▶ [Work required]
Output only the lines below that start at the line containing "D1: diode (A" and end at the line containing "V2: AC 10mV", with both ends kept.

▶ [Extracted data]

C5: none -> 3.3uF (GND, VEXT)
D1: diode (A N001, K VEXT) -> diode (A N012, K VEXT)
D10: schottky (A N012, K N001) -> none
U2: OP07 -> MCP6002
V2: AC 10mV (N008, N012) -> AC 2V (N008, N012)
---
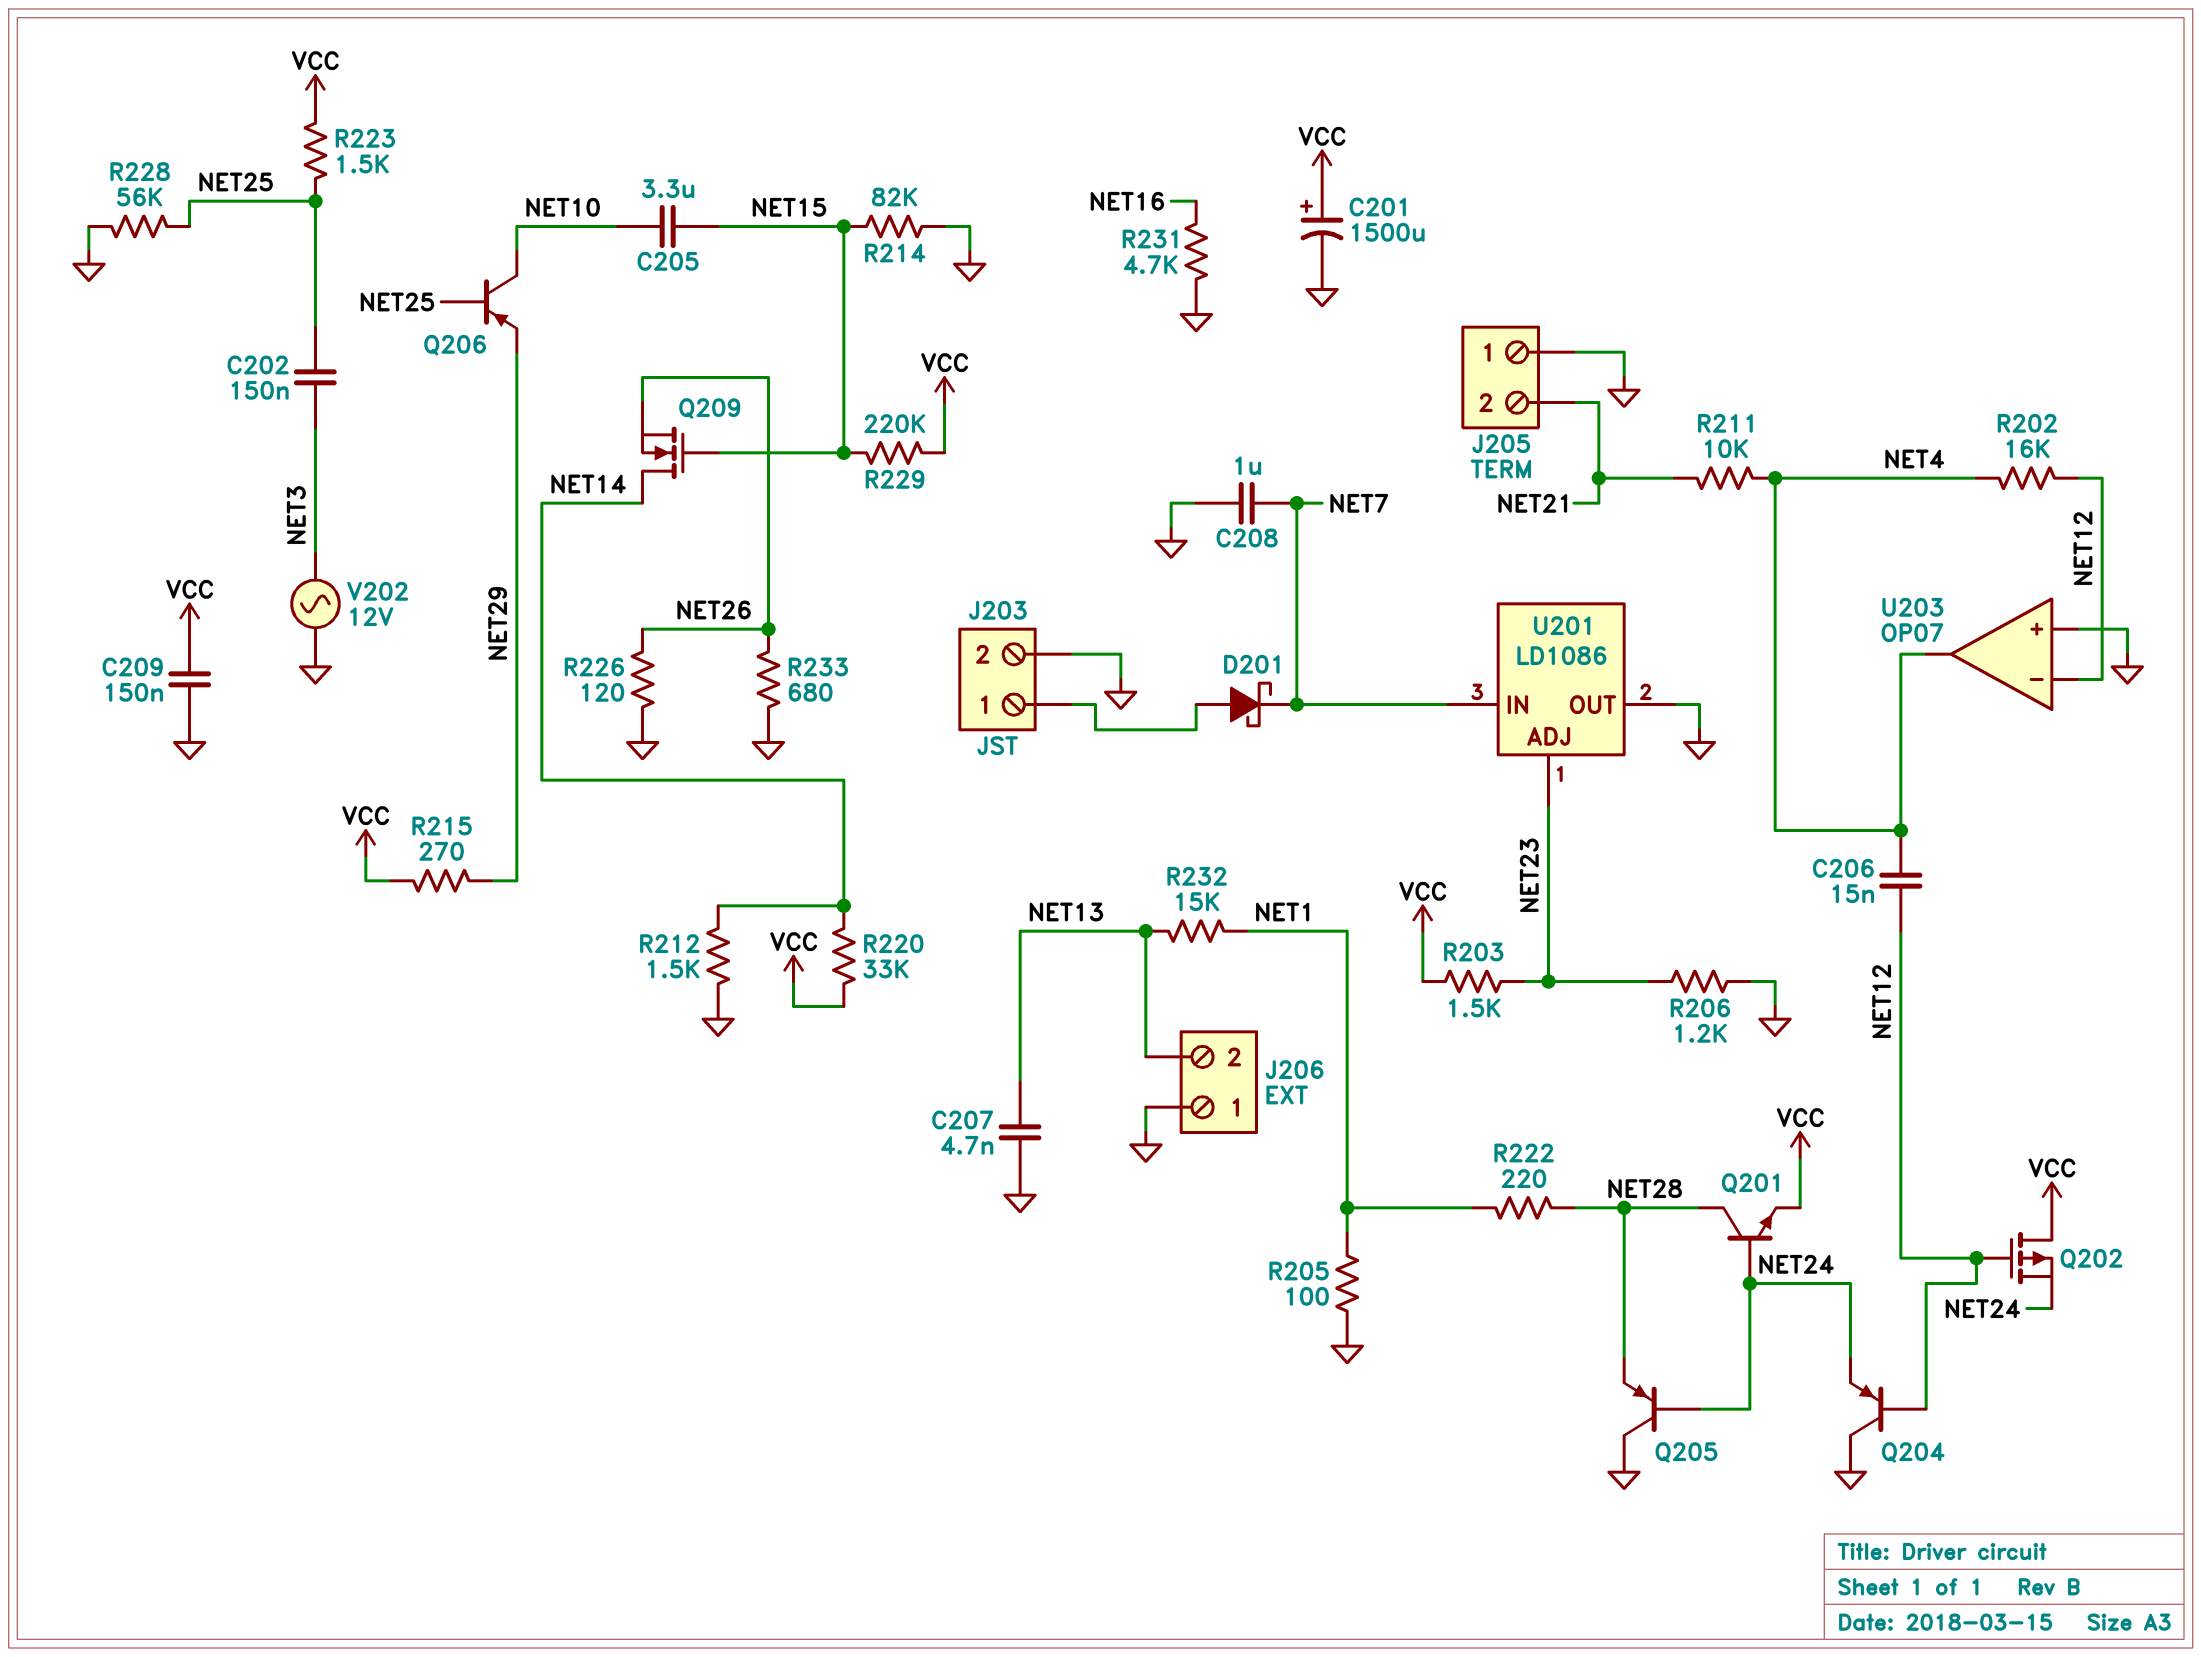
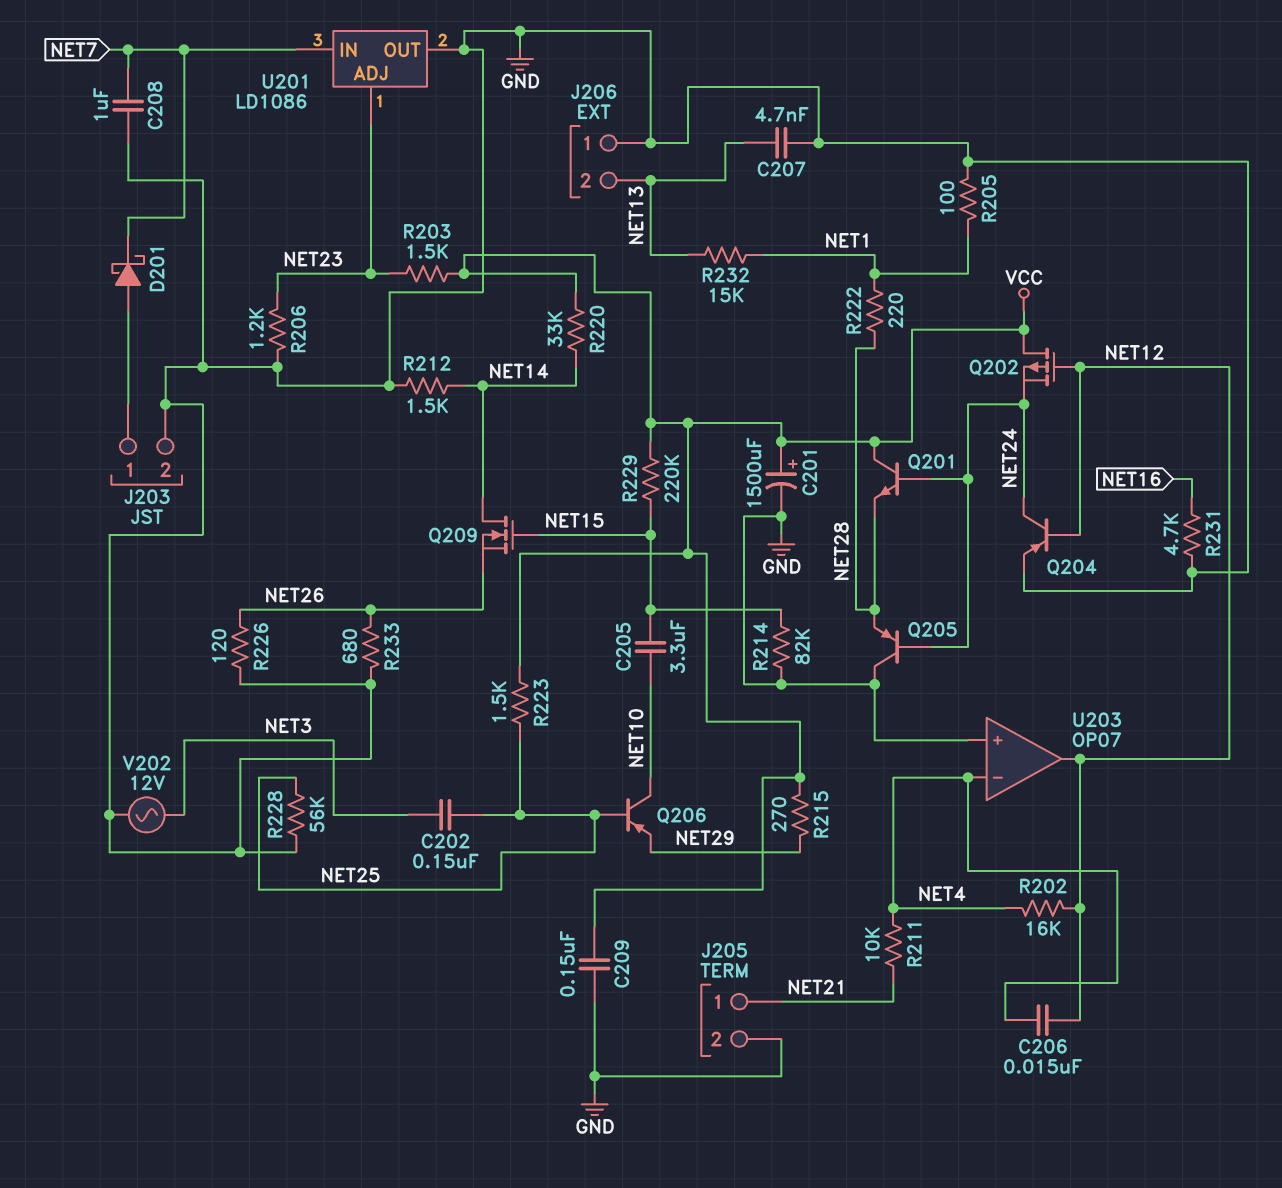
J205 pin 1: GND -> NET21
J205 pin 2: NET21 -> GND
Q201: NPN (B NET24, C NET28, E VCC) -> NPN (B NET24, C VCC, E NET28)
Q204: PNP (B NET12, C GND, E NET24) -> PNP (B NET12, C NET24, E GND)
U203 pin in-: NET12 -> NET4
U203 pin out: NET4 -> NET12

▶ [Exercise result]
D1: diode (A N001, K VEXT) -> diode (A N012, K VEXT)
D10: schottky (A N012, K N001) -> none
U2: OP07 -> MCP6002
V2: AC 10mV (N008, N012) -> AC 2V (N008, N012)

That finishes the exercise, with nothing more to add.